**Data for review**
--------------------
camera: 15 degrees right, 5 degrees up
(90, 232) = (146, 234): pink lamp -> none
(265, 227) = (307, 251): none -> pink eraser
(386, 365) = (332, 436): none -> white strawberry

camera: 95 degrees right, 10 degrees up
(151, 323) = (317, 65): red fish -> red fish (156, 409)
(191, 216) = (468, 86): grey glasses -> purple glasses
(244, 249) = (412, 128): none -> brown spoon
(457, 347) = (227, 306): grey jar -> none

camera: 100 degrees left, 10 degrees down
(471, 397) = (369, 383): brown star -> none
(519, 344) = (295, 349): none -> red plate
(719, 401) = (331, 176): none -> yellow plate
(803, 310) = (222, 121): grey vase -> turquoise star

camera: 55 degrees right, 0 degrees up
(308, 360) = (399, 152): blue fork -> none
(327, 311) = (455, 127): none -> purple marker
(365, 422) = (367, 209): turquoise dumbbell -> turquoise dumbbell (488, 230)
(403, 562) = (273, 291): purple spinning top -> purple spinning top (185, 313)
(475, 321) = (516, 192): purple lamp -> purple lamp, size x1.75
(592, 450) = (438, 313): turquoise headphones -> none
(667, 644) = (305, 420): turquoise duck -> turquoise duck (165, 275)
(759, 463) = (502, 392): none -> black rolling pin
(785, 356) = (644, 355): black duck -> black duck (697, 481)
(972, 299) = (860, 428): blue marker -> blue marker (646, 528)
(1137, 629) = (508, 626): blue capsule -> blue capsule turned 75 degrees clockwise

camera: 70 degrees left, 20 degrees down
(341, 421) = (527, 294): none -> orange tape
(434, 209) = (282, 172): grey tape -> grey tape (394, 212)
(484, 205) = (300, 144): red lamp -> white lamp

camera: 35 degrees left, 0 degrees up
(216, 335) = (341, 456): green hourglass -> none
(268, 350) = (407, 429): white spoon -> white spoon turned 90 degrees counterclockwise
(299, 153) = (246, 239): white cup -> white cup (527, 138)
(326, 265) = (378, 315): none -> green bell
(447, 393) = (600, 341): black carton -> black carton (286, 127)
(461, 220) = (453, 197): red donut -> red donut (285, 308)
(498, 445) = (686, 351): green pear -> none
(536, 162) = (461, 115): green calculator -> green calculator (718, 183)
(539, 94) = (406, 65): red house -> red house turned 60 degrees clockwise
--------------------
Return the data above in full. Keep every line exactly as it is.

**Task result**
camera: 15 degrees right, 5 degrees up
(90, 232) = (146, 234): pink lamp -> none
(265, 227) = (307, 251): none -> pink eraser
(386, 365) = (332, 436): none -> white strawberry

camera: 95 degrees right, 10 degrees up
(151, 323) = (317, 65): red fish -> red fish (156, 409)
(191, 216) = (468, 86): grey glasses -> purple glasses
(244, 249) = (412, 128): none -> brown spoon
(457, 347) = (227, 306): grey jar -> none

camera: 100 degrees left, 10 degrees down
(471, 397) = (369, 383): brown star -> none
(519, 344) = (295, 349): none -> red plate
(719, 401) = (331, 176): none -> yellow plate
(803, 310) = (222, 121): grey vase -> turquoise star

camera: 55 degrees right, 0 degrees up
(308, 360) = (399, 152): blue fork -> none
(327, 311) = (455, 127): none -> purple marker
(365, 422) = (367, 209): turquoise dumbbell -> turquoise dumbbell (488, 230)
(403, 562) = (273, 291): purple spinning top -> purple spinning top (185, 313)
(475, 321) = (516, 192): purple lamp -> purple lamp, size x1.75
(592, 450) = (438, 313): turquoise headphones -> none
(667, 644) = (305, 420): turquoise duck -> turquoise duck (165, 275)
(759, 463) = (502, 392): none -> black rolling pin
(785, 356) = (644, 355): black duck -> black duck (697, 481)
(972, 299) = (860, 428): blue marker -> blue marker (646, 528)
(1137, 629) = (508, 626): blue capsule -> blue capsule turned 75 degrees clockwise

camera: 70 degrees left, 20 degrees down
(341, 421) = (527, 294): none -> orange tape
(434, 209) = (282, 172): grey tape -> grey tape (394, 212)
(484, 205) = (300, 144): red lamp -> white lamp

camera: 35 degrees left, 0 degrees up
(216, 335) = (341, 456): green hourglass -> none
(268, 350) = (407, 429): white spoon -> white spoon turned 90 degrees counterclockwise
(299, 153) = (246, 239): white cup -> white cup (527, 138)
(326, 265) = (378, 315): none -> green bell
(447, 393) = (600, 341): black carton -> black carton (286, 127)
(461, 220) = (453, 197): red donut -> red donut (285, 308)
(498, 445) = (686, 351): green pear -> none
(536, 162) = (461, 115): green calculator -> green calculator (718, 183)
(539, 94) = (406, 65): red house -> red house turned 60 degrees clockwise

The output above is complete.